◆ Assigned task ◆
No pictures go into the copy. Write out exactly the lines below from the one containing "TFT2 pin CS: A0 -> D7" through the one containing "TFT2 pin DC: RX -> D5".
━━━
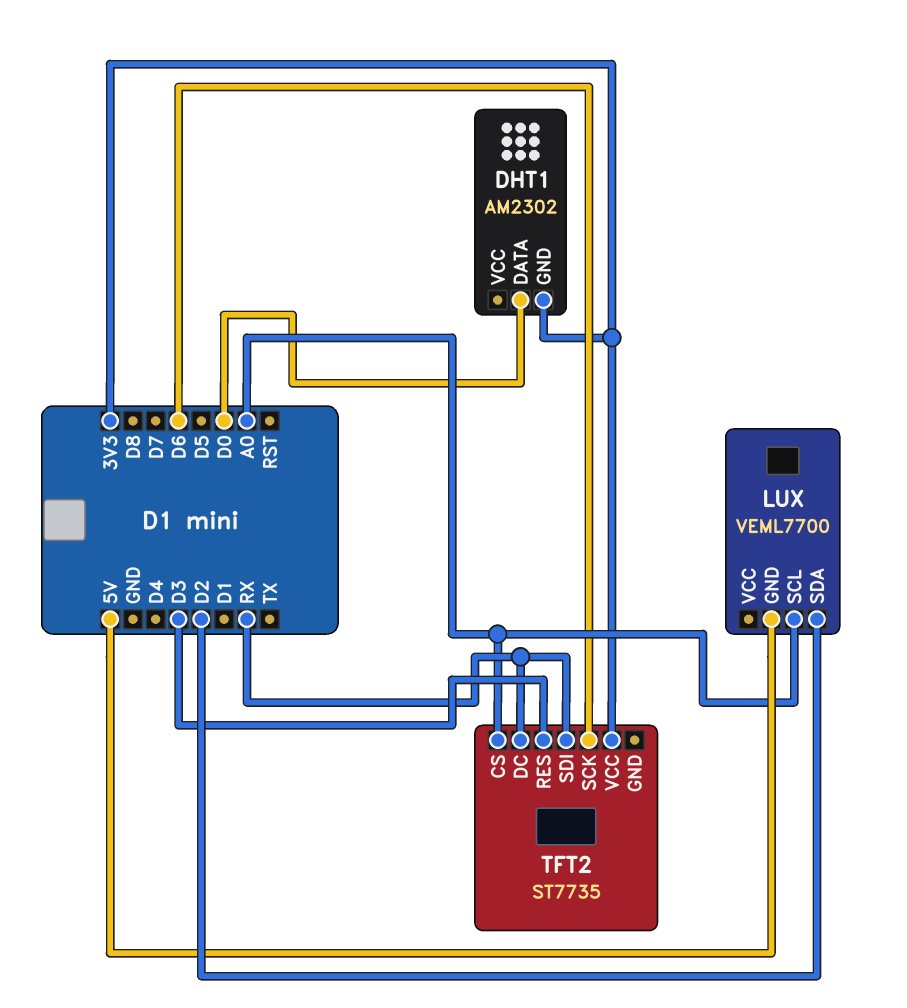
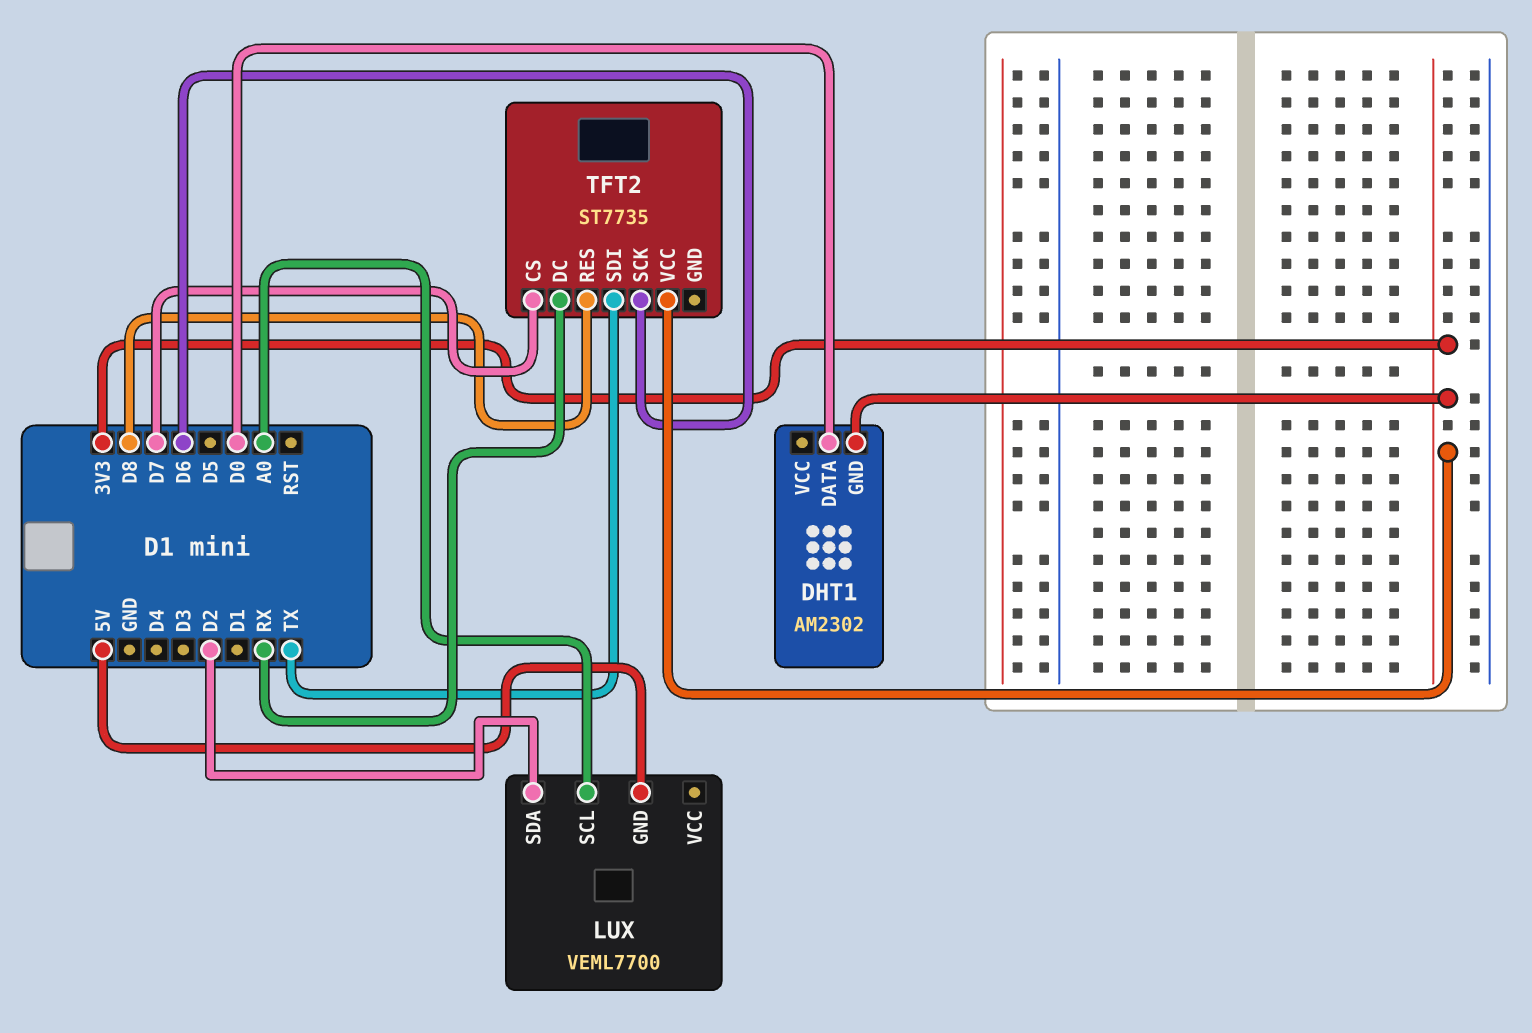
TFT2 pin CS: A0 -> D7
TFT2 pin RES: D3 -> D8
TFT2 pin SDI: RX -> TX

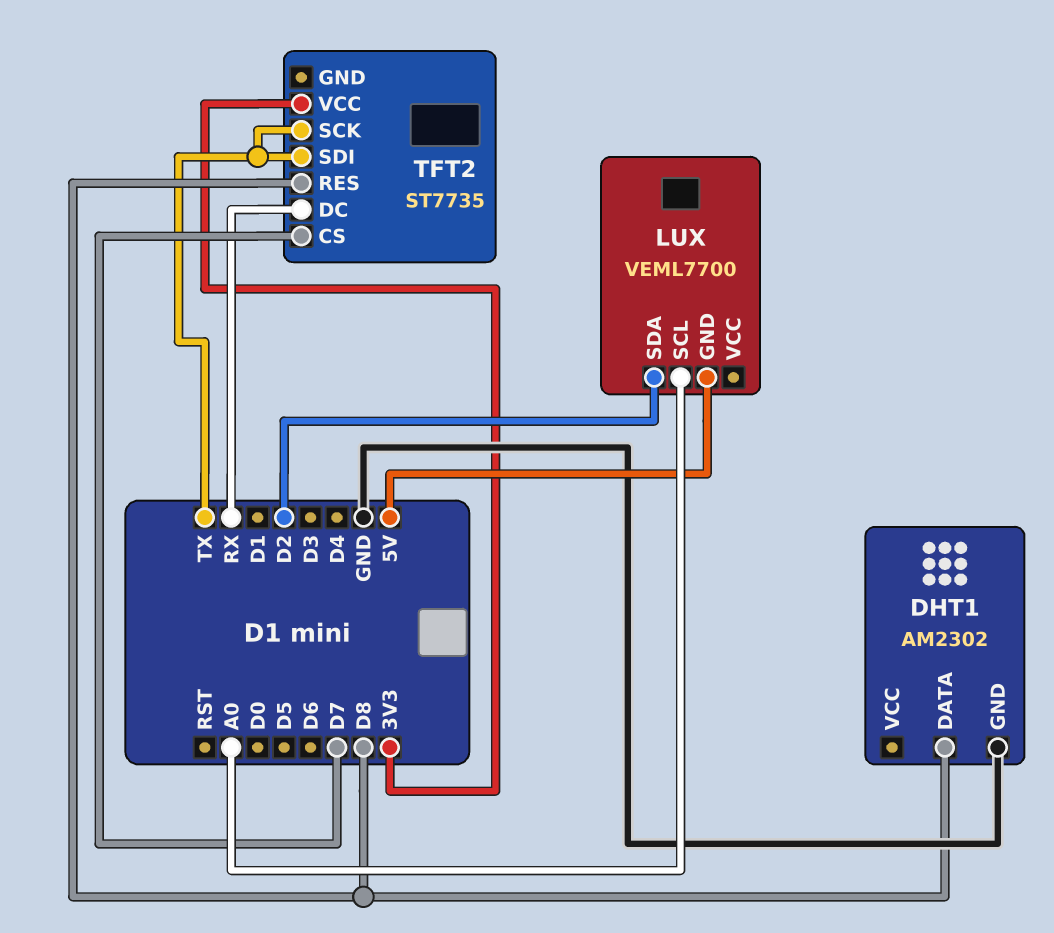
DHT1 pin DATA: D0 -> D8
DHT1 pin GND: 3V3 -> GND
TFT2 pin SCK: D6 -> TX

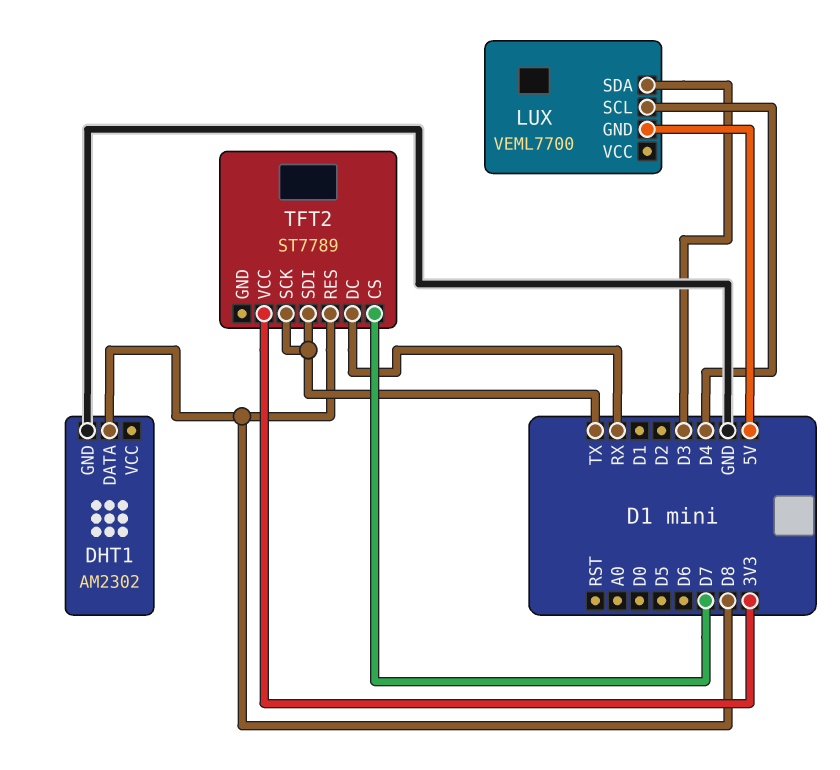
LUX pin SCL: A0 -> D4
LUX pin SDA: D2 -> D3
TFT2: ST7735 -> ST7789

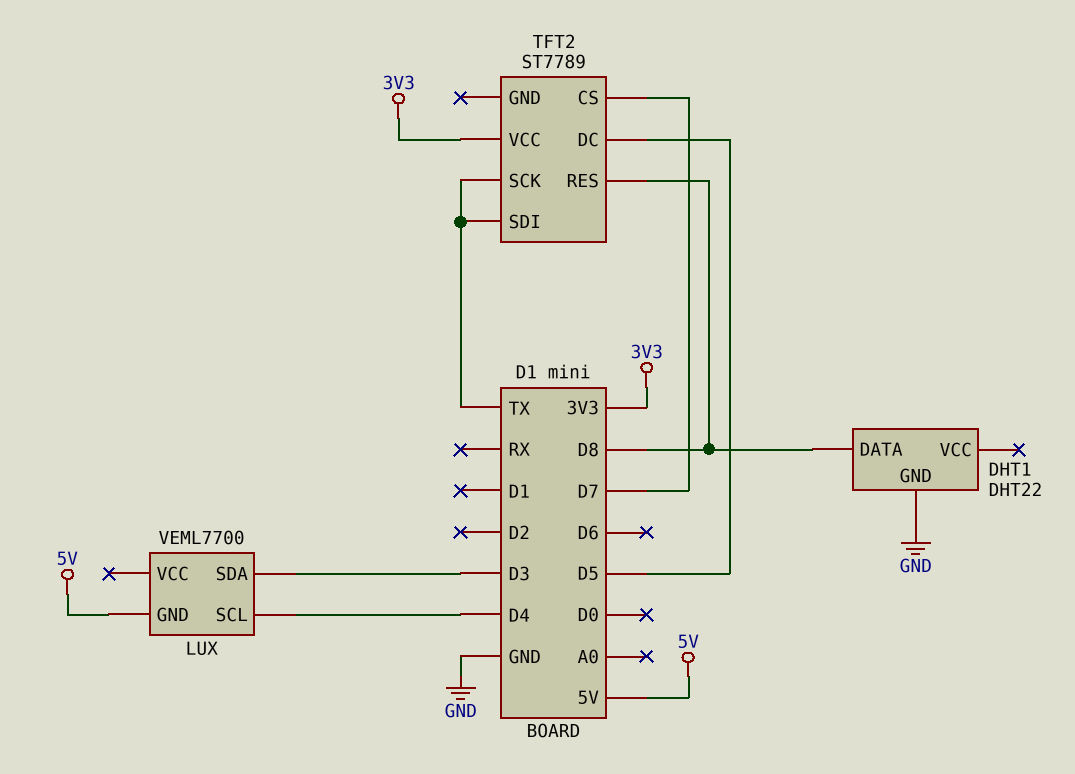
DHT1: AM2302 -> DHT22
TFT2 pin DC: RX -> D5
━━━
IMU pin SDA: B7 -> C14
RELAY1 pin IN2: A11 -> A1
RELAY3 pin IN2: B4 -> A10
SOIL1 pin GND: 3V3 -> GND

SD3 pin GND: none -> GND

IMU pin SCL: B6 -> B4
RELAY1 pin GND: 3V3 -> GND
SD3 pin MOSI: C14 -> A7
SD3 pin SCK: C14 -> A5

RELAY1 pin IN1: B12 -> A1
━━━
◆ Task solution ◆
TFT2 pin CS: A0 -> D7
TFT2 pin RES: D3 -> D8
TFT2 pin SDI: RX -> TX

DHT1 pin DATA: D0 -> D8
DHT1 pin GND: 3V3 -> GND
TFT2 pin SCK: D6 -> TX

LUX pin SCL: A0 -> D4
LUX pin SDA: D2 -> D3
TFT2: ST7735 -> ST7789

DHT1: AM2302 -> DHT22
TFT2 pin DC: RX -> D5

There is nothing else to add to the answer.